*** DATASET CONTENT Section Begins ***
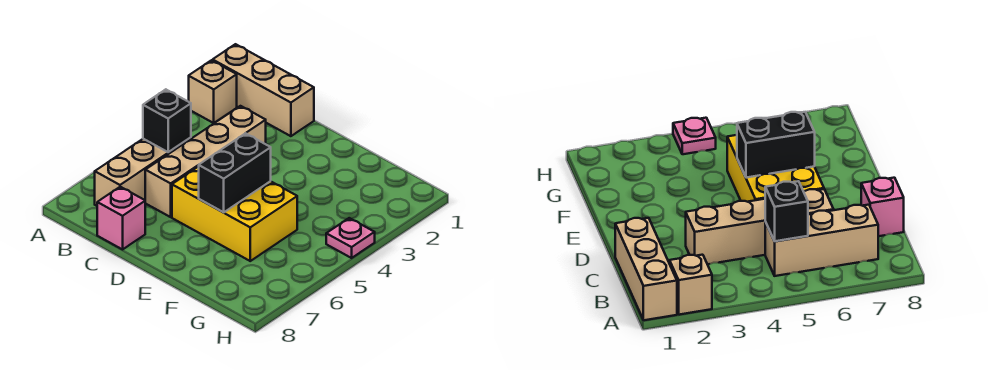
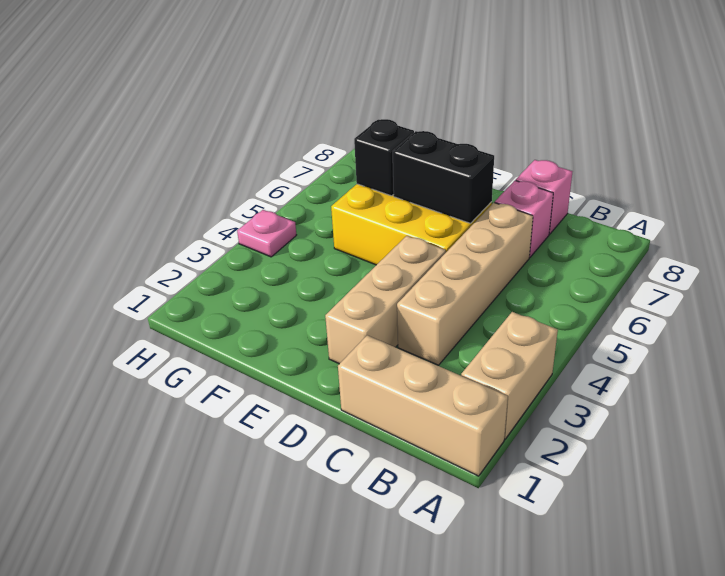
tan brick A2 level 1 -> tan brick A2:A3 level 1
tan brick B5:B7 level 1 -> tan brick D2:D4 level 1
black brick B5 level 2 -> black brick F6 level 2
none -> pink brick C7 level 1
black brick E5:E6 level 2 -> black brick D6:E6 level 2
*** DATASET CONTENT Section Ends ***
**ACTIVITY:** Reproduce verbatim only the lines from the one holding "tan brick B5:B7" through the end of the records.

**RESULT OF THIS EXERCISE:**
tan brick B5:B7 level 1 -> tan brick D2:D4 level 1
black brick B5 level 2 -> black brick F6 level 2
none -> pink brick C7 level 1
black brick E5:E6 level 2 -> black brick D6:E6 level 2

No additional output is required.